Records to process Block Start
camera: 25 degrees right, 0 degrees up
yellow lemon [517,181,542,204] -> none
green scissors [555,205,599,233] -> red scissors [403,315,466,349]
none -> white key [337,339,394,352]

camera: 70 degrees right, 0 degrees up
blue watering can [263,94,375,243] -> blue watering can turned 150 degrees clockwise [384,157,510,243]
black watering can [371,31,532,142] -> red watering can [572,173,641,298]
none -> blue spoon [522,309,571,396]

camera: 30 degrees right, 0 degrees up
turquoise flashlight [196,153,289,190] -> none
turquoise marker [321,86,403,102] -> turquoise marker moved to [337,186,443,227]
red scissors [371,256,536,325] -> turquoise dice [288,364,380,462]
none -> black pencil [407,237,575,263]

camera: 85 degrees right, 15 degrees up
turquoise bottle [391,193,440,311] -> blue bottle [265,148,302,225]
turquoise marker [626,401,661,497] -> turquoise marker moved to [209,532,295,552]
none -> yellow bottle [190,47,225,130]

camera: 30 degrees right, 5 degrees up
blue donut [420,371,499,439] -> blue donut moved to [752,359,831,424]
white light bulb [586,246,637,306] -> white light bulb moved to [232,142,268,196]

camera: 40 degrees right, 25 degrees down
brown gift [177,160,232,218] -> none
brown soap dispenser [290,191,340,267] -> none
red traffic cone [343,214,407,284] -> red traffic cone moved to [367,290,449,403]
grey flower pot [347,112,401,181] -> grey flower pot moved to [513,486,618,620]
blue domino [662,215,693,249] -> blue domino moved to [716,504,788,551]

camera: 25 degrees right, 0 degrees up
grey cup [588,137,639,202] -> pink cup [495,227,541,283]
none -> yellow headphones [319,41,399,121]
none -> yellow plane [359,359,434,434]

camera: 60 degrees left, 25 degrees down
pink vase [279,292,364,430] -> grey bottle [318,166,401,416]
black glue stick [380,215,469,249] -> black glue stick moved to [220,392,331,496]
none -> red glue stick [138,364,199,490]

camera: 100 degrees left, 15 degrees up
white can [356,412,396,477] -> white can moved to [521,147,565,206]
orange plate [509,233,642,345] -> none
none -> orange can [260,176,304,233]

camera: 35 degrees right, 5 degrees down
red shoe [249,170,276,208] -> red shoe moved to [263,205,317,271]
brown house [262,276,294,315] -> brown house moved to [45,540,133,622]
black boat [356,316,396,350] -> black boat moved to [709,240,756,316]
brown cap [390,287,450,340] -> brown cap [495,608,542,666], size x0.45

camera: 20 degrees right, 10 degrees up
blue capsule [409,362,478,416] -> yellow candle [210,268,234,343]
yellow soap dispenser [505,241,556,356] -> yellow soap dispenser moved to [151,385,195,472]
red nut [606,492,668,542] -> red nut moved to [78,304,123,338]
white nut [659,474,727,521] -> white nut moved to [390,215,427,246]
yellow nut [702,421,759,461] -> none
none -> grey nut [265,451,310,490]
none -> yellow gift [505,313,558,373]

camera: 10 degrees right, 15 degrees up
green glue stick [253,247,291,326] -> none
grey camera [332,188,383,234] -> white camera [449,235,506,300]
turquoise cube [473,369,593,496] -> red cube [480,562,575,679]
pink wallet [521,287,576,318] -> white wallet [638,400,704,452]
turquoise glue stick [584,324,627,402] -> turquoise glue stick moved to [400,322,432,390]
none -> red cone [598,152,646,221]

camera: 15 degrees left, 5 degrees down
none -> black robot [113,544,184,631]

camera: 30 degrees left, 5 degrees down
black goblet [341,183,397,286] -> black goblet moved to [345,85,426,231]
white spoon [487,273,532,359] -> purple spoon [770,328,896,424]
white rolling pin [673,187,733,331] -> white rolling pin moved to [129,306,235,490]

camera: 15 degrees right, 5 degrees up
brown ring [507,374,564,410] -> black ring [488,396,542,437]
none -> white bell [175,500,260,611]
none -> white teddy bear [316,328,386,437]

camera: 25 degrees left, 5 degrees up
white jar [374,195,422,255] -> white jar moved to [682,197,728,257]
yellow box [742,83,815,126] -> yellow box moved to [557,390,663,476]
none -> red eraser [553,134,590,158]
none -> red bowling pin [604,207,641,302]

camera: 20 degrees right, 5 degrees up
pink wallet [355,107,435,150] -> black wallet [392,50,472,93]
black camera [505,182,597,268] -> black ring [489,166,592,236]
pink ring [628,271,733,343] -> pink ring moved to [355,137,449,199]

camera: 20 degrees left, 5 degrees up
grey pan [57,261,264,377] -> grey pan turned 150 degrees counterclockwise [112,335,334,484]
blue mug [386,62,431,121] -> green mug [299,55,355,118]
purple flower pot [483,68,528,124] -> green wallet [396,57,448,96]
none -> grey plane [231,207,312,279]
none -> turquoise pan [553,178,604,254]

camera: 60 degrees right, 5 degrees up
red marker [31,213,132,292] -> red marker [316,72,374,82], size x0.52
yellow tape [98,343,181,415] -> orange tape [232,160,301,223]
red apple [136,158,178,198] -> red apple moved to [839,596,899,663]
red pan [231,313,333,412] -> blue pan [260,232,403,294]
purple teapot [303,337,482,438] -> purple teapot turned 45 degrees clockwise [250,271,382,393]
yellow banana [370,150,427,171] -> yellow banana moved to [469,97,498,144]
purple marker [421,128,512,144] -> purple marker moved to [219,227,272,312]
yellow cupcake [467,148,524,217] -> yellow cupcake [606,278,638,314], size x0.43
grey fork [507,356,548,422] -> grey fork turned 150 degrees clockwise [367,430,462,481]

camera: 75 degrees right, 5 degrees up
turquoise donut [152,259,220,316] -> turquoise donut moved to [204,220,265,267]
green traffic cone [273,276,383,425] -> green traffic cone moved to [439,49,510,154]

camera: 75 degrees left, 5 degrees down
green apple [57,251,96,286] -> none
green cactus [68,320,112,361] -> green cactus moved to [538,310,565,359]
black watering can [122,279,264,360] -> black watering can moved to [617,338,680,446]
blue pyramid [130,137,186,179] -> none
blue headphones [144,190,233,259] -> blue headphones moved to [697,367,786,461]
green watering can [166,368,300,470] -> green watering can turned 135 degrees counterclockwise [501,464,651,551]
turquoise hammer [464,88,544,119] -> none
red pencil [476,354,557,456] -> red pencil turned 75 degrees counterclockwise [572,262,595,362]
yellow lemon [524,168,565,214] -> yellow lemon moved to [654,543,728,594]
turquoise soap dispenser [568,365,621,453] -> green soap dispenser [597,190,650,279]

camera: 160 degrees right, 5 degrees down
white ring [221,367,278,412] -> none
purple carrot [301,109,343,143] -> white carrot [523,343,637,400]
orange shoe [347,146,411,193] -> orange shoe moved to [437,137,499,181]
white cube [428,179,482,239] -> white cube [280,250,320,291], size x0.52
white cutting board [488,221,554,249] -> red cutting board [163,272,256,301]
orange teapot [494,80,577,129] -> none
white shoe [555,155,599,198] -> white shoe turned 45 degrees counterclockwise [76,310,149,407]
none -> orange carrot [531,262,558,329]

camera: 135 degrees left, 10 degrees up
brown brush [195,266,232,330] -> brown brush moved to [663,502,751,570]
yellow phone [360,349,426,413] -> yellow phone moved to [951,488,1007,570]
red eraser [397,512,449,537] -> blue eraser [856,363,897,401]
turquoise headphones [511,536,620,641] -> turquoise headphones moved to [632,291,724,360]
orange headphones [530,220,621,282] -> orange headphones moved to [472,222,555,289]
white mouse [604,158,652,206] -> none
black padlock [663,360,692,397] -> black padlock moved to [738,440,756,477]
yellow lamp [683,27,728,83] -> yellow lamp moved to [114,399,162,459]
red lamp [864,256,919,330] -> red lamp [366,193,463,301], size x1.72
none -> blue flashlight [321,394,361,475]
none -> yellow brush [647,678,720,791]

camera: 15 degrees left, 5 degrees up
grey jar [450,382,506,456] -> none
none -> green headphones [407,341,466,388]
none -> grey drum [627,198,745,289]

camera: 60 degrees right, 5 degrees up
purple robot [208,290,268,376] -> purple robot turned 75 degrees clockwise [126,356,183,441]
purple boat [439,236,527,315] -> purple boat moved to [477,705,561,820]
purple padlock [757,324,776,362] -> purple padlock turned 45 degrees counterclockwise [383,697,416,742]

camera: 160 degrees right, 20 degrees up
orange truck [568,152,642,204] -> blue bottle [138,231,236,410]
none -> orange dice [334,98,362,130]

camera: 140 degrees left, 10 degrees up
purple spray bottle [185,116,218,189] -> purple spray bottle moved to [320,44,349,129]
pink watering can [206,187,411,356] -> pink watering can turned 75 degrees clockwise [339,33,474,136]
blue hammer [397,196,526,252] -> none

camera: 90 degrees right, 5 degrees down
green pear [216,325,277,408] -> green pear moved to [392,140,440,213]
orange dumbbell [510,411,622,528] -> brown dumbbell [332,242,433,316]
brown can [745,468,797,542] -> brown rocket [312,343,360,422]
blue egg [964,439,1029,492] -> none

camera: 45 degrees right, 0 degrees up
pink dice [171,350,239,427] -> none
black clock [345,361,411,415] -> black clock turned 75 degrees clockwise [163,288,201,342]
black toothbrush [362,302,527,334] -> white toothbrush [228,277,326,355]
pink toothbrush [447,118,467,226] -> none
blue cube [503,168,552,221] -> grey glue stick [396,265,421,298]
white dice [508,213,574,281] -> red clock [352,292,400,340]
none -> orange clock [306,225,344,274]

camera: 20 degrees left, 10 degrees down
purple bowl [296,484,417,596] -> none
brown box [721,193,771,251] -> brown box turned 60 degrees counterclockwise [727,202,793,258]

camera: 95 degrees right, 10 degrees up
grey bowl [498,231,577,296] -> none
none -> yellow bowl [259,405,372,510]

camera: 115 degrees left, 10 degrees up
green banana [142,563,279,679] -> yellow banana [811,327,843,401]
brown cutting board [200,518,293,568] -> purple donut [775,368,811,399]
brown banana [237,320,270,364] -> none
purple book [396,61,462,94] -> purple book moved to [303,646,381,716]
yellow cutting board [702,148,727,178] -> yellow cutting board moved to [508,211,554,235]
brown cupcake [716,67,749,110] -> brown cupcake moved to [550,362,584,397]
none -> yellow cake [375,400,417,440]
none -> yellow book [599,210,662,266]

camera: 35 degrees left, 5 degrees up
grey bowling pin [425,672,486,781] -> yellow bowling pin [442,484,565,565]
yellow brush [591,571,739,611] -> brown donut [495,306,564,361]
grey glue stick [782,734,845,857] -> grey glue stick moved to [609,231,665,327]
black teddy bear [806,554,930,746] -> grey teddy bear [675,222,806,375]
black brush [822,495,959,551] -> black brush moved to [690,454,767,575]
Records to process Block End
- [What you should do]
Take the stretch of lines above from the one containing "camera: 30 degrees left, 5 degrees down" through the one containing "camera: 20 degrees left, 5 degrees up" and repeat it exactly, adding no other line.

- [Response]
camera: 30 degrees left, 5 degrees down
black goblet [341,183,397,286] -> black goblet moved to [345,85,426,231]
white spoon [487,273,532,359] -> purple spoon [770,328,896,424]
white rolling pin [673,187,733,331] -> white rolling pin moved to [129,306,235,490]

camera: 15 degrees right, 5 degrees up
brown ring [507,374,564,410] -> black ring [488,396,542,437]
none -> white bell [175,500,260,611]
none -> white teddy bear [316,328,386,437]

camera: 25 degrees left, 5 degrees up
white jar [374,195,422,255] -> white jar moved to [682,197,728,257]
yellow box [742,83,815,126] -> yellow box moved to [557,390,663,476]
none -> red eraser [553,134,590,158]
none -> red bowling pin [604,207,641,302]

camera: 20 degrees right, 5 degrees up
pink wallet [355,107,435,150] -> black wallet [392,50,472,93]
black camera [505,182,597,268] -> black ring [489,166,592,236]
pink ring [628,271,733,343] -> pink ring moved to [355,137,449,199]

camera: 20 degrees left, 5 degrees up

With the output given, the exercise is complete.